## Activity
An exact transcription of the lines below, from the first through the one containing "black line: (257, 141) -> (295, 173), moved", is the only output wanted.

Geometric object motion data
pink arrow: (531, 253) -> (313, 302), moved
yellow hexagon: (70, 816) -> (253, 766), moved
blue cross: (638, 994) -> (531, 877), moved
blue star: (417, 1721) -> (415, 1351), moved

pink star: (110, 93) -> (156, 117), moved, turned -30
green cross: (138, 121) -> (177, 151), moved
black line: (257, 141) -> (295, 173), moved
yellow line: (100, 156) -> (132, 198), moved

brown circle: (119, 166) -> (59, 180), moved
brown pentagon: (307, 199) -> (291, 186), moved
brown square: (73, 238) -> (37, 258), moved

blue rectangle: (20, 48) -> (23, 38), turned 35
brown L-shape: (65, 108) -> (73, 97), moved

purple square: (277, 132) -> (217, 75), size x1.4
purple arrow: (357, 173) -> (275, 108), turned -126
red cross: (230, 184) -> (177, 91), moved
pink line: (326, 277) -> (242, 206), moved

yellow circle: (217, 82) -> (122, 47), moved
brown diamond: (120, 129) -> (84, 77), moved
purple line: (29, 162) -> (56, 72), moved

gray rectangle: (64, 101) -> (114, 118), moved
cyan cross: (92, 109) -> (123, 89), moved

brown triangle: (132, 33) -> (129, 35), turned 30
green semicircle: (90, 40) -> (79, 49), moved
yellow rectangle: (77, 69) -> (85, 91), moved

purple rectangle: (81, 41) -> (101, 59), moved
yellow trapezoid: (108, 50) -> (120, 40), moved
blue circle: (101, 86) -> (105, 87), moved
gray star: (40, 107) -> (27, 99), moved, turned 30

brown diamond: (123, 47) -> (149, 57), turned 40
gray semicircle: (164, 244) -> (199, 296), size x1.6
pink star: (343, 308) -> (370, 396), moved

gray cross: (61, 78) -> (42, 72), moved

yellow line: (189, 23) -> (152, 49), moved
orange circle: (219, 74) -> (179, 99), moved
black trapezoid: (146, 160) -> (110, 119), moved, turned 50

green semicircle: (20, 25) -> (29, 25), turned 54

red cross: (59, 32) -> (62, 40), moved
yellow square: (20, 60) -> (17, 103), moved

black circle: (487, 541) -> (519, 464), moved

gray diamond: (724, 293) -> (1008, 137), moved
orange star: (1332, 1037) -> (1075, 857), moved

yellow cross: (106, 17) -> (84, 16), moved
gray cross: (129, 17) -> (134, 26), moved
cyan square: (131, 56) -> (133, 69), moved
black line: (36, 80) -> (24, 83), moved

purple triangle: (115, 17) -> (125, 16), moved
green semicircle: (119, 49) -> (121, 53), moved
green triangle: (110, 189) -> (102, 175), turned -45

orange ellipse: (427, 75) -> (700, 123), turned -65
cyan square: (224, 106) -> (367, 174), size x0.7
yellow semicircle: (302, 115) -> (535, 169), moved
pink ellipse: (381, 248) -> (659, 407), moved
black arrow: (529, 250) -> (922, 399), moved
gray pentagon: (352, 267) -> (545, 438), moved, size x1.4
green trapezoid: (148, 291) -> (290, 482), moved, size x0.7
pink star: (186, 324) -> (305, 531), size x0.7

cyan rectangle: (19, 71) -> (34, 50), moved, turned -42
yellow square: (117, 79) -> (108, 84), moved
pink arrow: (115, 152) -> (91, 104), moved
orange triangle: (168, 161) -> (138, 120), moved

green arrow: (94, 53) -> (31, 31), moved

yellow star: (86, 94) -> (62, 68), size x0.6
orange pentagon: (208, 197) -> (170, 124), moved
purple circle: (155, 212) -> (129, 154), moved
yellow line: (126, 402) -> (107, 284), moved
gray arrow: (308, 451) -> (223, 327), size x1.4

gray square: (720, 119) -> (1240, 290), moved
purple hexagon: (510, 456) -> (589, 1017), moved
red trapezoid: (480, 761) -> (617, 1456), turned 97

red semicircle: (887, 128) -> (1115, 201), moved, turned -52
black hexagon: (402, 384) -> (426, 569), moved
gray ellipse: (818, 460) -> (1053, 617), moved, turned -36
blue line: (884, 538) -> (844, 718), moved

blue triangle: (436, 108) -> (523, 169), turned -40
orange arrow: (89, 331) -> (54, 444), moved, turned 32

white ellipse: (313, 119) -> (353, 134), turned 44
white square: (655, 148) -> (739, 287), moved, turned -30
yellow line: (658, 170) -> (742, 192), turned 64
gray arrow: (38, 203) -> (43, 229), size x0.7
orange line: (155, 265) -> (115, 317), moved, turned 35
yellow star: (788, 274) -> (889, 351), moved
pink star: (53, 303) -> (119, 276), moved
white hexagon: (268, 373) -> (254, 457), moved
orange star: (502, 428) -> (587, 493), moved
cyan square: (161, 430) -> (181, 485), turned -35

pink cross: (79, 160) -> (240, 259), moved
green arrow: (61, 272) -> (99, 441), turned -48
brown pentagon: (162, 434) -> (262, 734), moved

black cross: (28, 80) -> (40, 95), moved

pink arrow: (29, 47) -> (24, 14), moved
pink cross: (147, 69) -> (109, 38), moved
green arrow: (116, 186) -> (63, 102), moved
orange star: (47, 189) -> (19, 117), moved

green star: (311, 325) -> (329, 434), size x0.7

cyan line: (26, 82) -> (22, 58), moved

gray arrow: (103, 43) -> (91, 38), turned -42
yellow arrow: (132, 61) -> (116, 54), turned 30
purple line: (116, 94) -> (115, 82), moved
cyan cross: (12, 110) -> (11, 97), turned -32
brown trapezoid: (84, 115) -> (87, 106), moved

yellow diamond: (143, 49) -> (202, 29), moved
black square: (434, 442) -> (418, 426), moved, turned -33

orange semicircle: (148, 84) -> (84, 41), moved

## Response area
pink arrow: (531, 253) -> (313, 302), moved
yellow hexagon: (70, 816) -> (253, 766), moved
blue cross: (638, 994) -> (531, 877), moved
blue star: (417, 1721) -> (415, 1351), moved

pink star: (110, 93) -> (156, 117), moved, turned -30
green cross: (138, 121) -> (177, 151), moved
black line: (257, 141) -> (295, 173), moved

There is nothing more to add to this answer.